DESCRIPTION OF THE TASK:
In the listing below, find the line containing "black capsule: [241,425,296,482]" and the line containing "purple capsule: [420,362,487,394]". Repeat exactly those two lines and every line between them.

SOURCE MATERIAL:
========================
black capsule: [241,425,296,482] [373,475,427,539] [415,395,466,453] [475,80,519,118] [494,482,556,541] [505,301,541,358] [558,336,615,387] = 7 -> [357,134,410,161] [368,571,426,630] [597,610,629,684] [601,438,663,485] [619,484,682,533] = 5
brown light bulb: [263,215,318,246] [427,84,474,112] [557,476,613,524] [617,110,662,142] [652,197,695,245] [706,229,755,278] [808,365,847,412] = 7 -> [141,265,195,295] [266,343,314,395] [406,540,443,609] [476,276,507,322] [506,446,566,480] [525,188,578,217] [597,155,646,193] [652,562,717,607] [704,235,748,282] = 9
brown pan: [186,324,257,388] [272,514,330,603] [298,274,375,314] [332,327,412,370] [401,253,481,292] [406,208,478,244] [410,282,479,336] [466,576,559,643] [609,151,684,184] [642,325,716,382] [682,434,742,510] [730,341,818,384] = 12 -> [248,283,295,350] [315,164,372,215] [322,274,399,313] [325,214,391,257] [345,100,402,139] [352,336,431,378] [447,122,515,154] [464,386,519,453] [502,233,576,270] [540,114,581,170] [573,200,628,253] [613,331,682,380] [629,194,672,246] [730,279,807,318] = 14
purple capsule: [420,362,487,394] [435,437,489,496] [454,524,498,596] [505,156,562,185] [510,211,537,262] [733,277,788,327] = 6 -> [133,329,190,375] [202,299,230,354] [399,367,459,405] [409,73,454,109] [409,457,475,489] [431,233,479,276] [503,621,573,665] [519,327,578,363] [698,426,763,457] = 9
========================
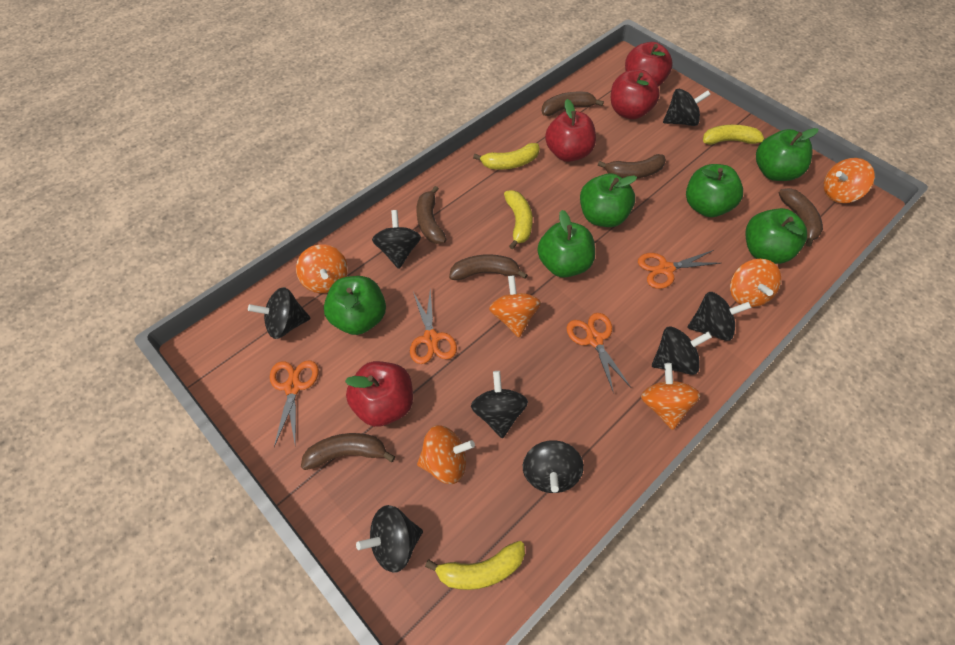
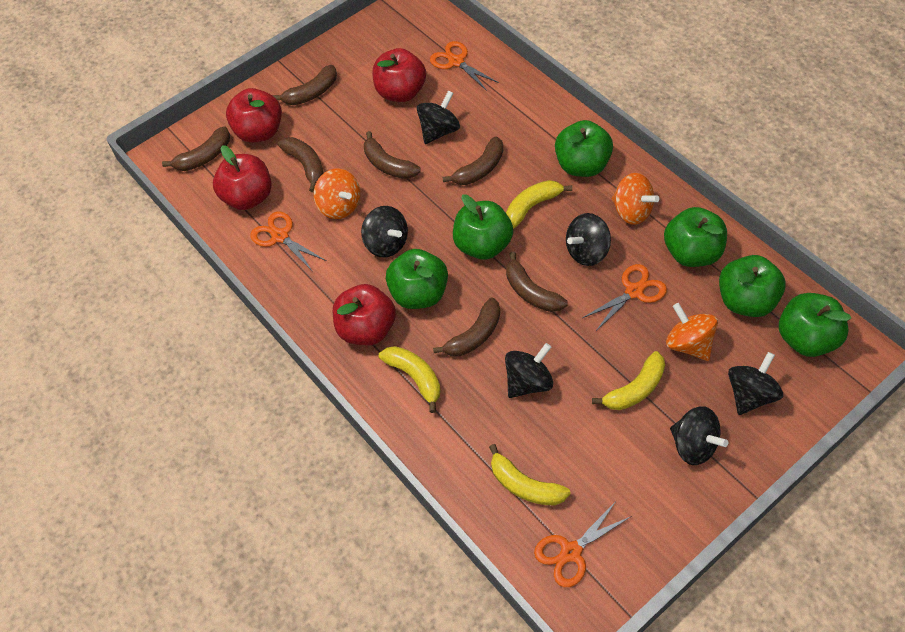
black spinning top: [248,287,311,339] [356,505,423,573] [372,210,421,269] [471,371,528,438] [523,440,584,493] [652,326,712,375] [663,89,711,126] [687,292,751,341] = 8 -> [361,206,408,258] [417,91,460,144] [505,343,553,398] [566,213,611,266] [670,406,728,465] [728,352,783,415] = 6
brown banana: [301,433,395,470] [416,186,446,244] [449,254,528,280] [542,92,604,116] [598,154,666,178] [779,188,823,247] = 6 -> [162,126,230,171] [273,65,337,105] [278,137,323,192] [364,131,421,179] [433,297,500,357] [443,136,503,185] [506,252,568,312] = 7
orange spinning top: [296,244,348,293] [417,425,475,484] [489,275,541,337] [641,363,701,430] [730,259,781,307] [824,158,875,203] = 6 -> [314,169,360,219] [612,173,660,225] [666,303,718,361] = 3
========================
WRITTEN SOLUTION:
black capsule: [241,425,296,482] [373,475,427,539] [415,395,466,453] [475,80,519,118] [494,482,556,541] [505,301,541,358] [558,336,615,387] = 7 -> [357,134,410,161] [368,571,426,630] [597,610,629,684] [601,438,663,485] [619,484,682,533] = 5
brown light bulb: [263,215,318,246] [427,84,474,112] [557,476,613,524] [617,110,662,142] [652,197,695,245] [706,229,755,278] [808,365,847,412] = 7 -> [141,265,195,295] [266,343,314,395] [406,540,443,609] [476,276,507,322] [506,446,566,480] [525,188,578,217] [597,155,646,193] [652,562,717,607] [704,235,748,282] = 9
brown pan: [186,324,257,388] [272,514,330,603] [298,274,375,314] [332,327,412,370] [401,253,481,292] [406,208,478,244] [410,282,479,336] [466,576,559,643] [609,151,684,184] [642,325,716,382] [682,434,742,510] [730,341,818,384] = 12 -> [248,283,295,350] [315,164,372,215] [322,274,399,313] [325,214,391,257] [345,100,402,139] [352,336,431,378] [447,122,515,154] [464,386,519,453] [502,233,576,270] [540,114,581,170] [573,200,628,253] [613,331,682,380] [629,194,672,246] [730,279,807,318] = 14
purple capsule: [420,362,487,394] [435,437,489,496] [454,524,498,596] [505,156,562,185] [510,211,537,262] [733,277,788,327] = 6 -> [133,329,190,375] [202,299,230,354] [399,367,459,405] [409,73,454,109] [409,457,475,489] [431,233,479,276] [503,621,573,665] [519,327,578,363] [698,426,763,457] = 9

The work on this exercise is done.